*EXERCISE DESCRIPTION*. From the line containing "AUDIO pin TX: RX0 -> D23" down to the last line of the listing, quote everything word for word, and nothing else, keeping pictures out.

*SUPPLIED DATA*.

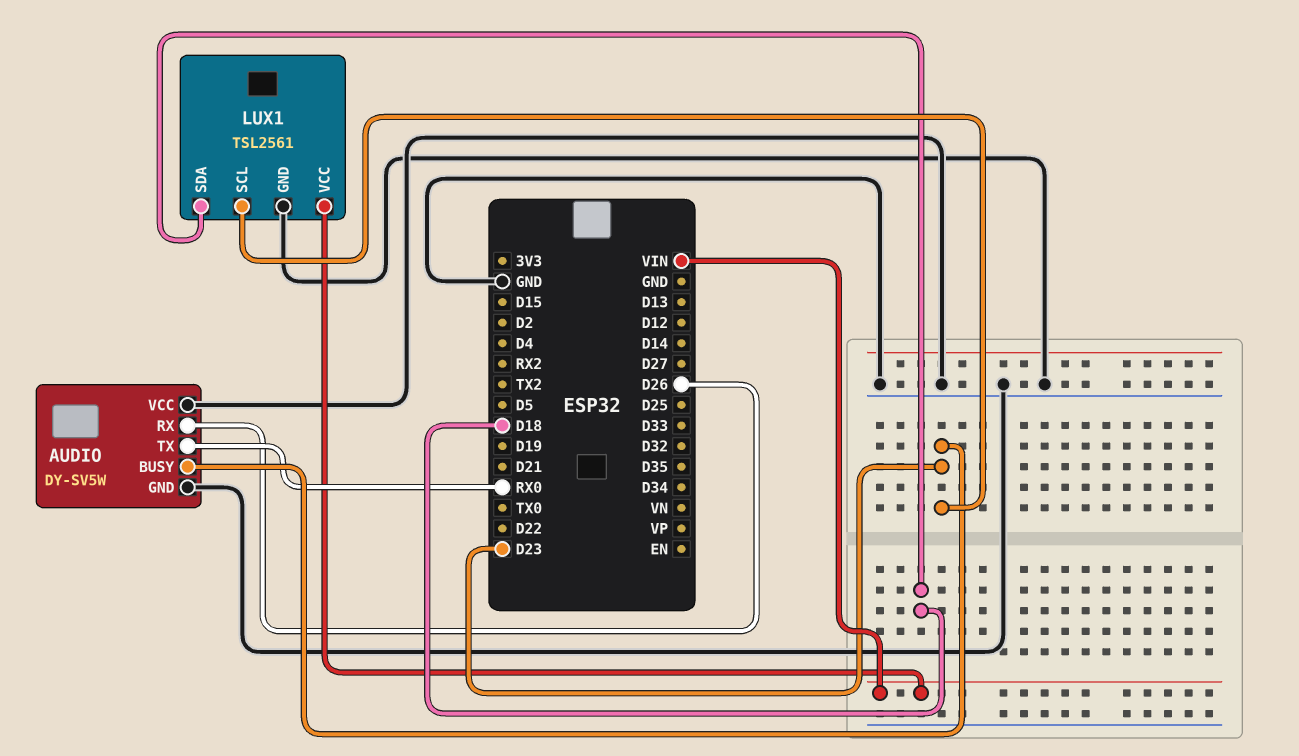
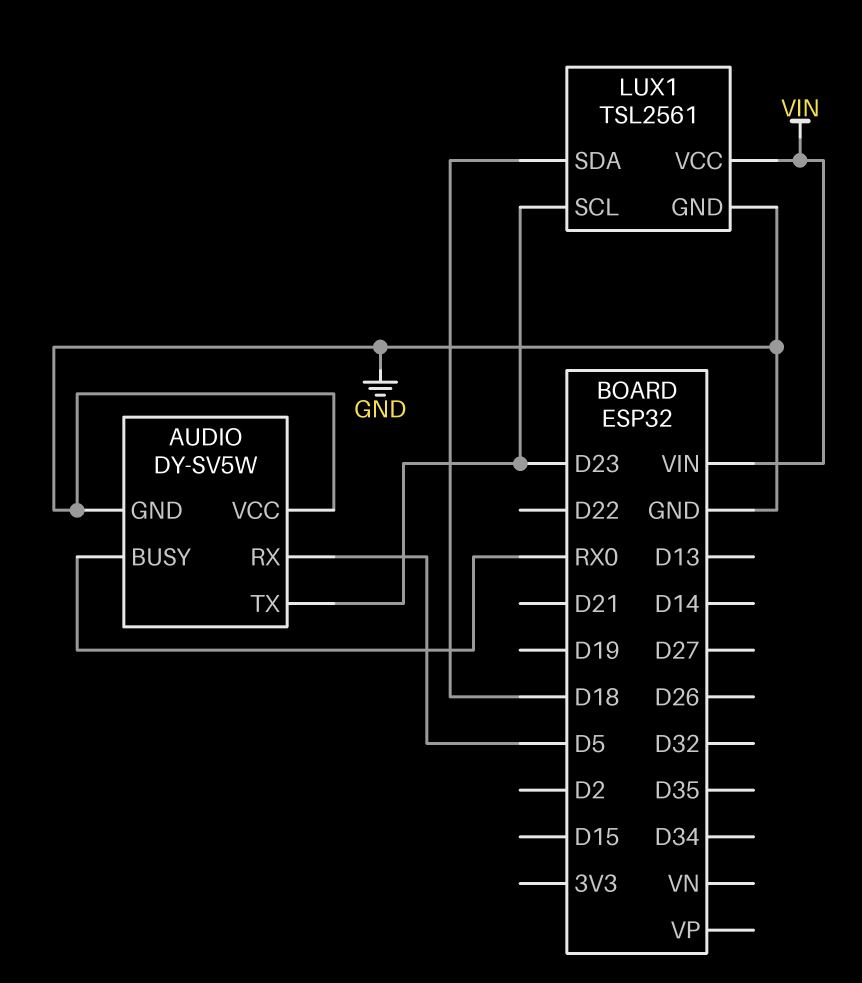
AUDIO pin BUSY: D23 -> RX0
AUDIO pin RX: D26 -> D5
AUDIO pin TX: RX0 -> D23

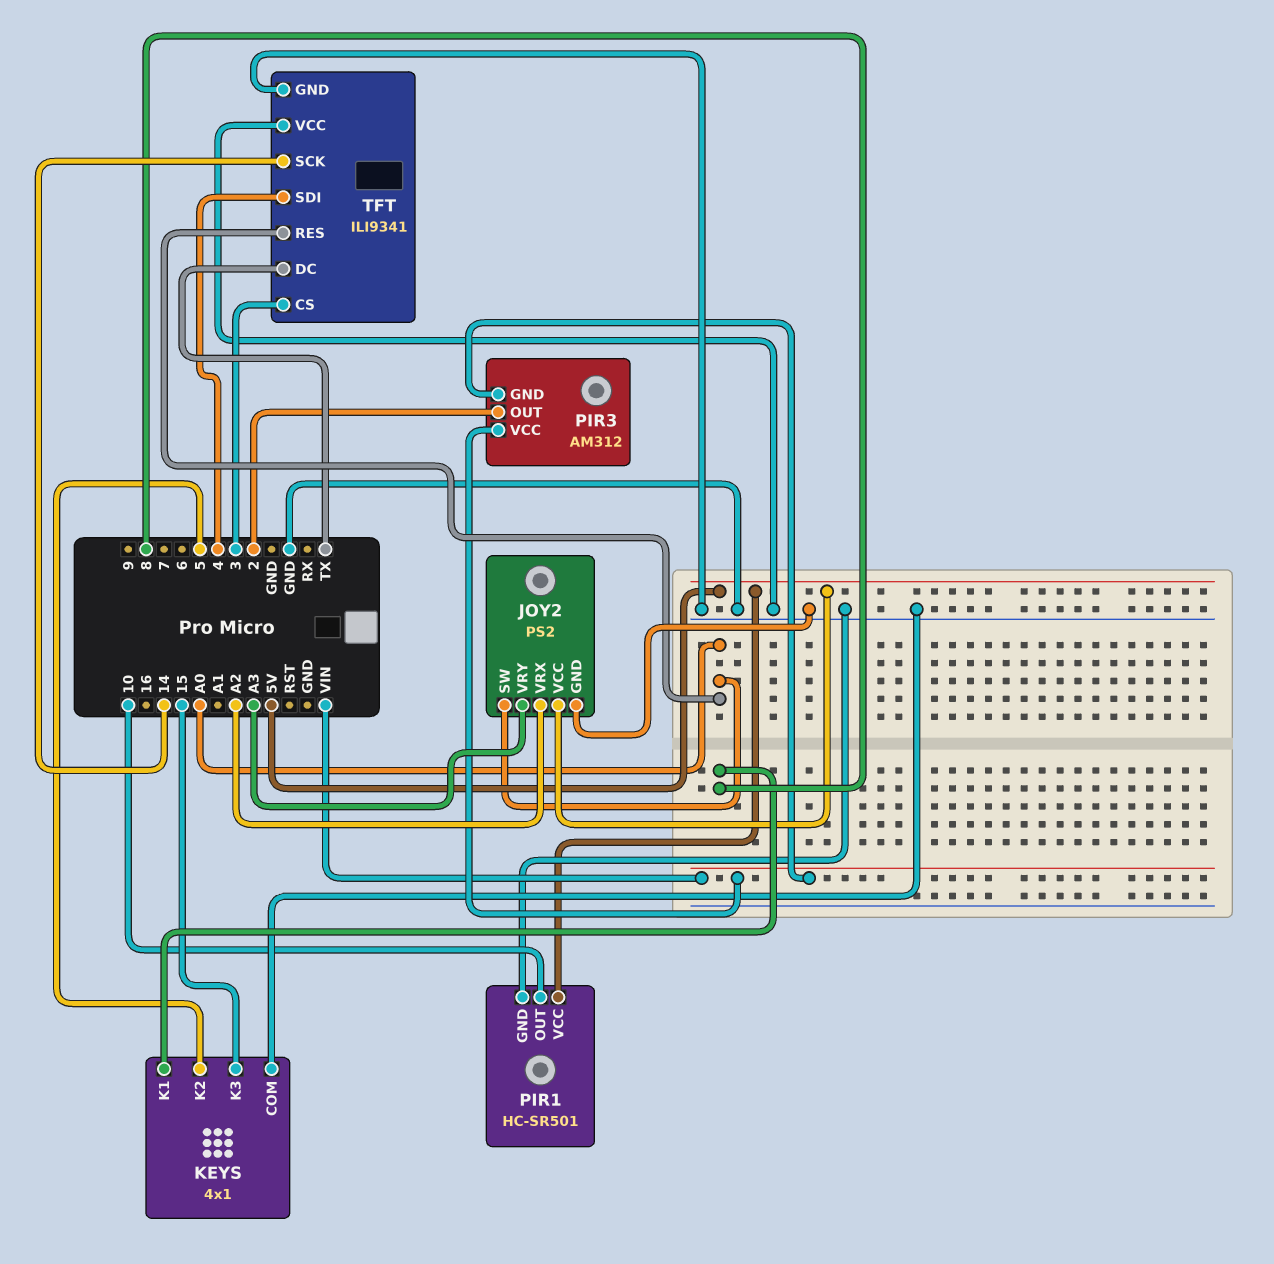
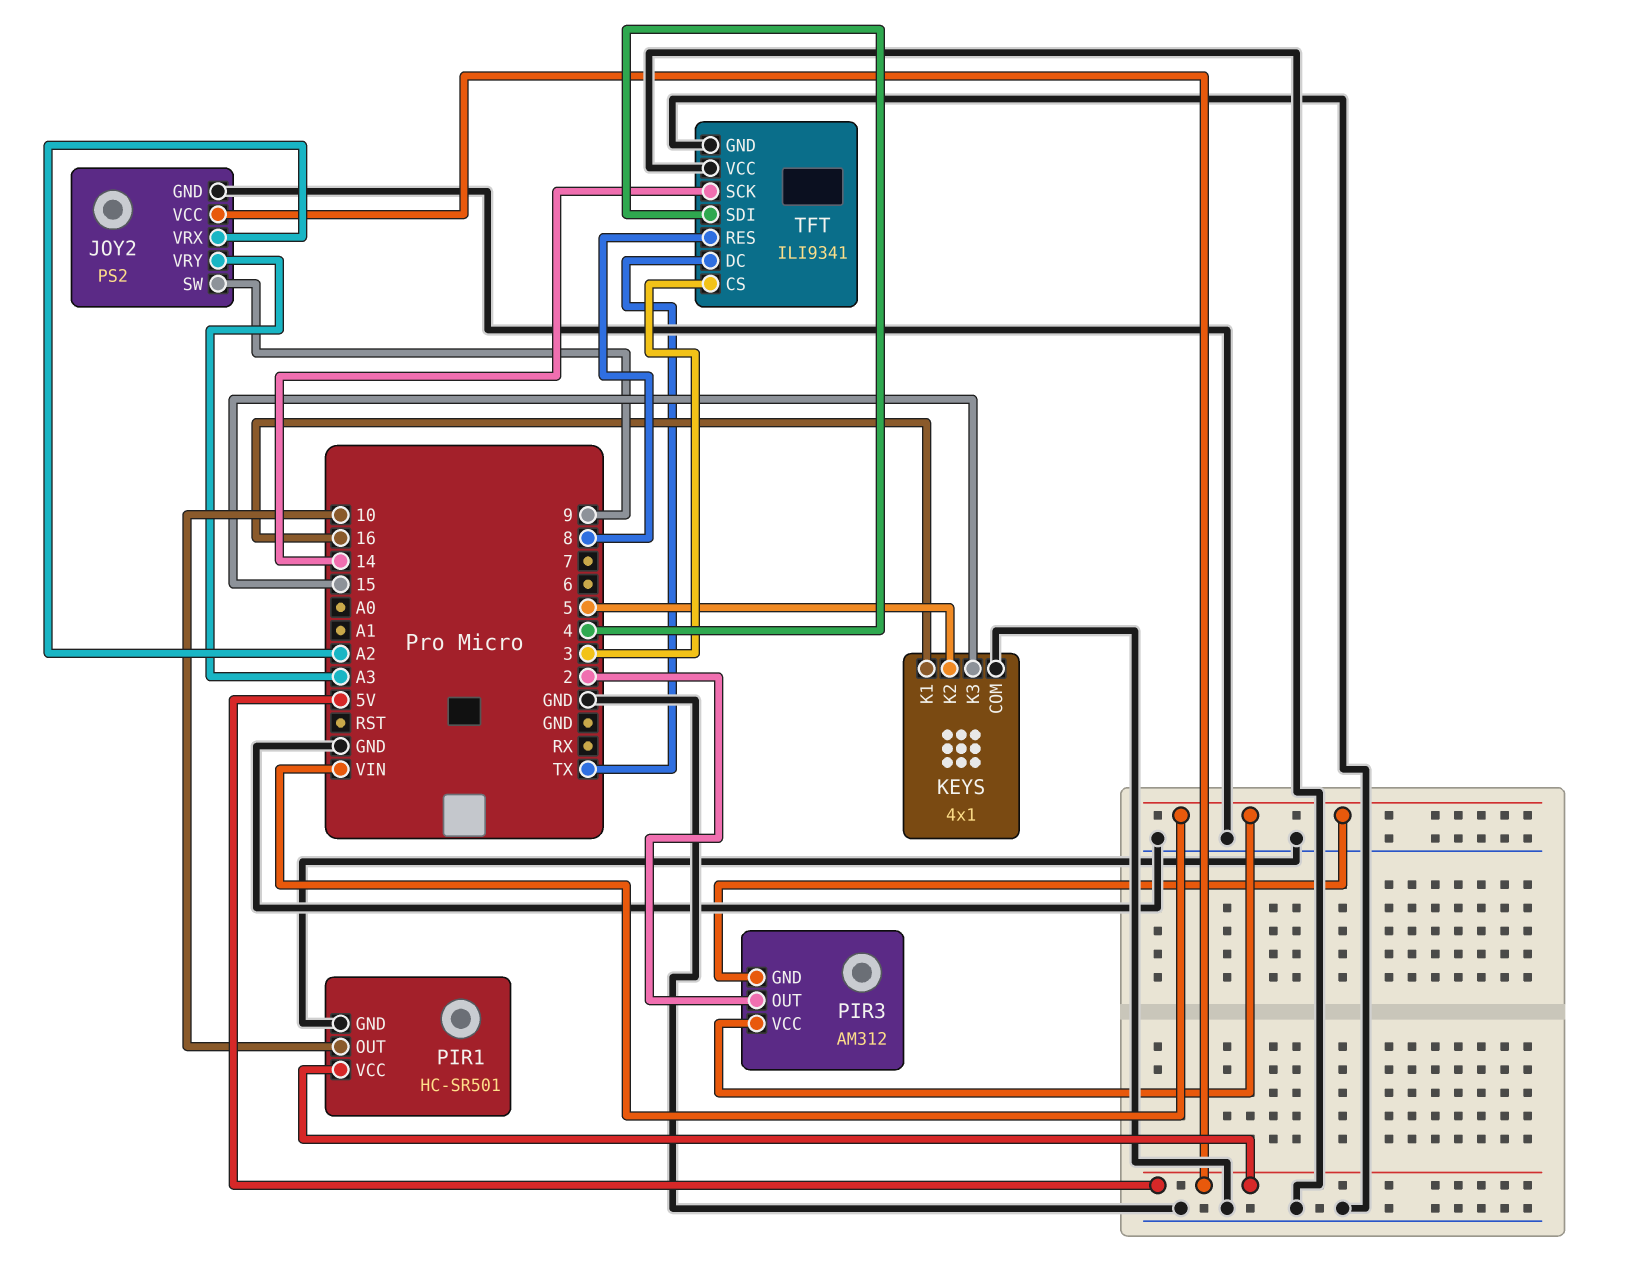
JOY2 pin SW: A0 -> 9
KEYS pin K1: 8 -> 16
TFT pin RES: A0 -> 8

*RESULT*.
AUDIO pin TX: RX0 -> D23

JOY2 pin SW: A0 -> 9
KEYS pin K1: 8 -> 16
TFT pin RES: A0 -> 8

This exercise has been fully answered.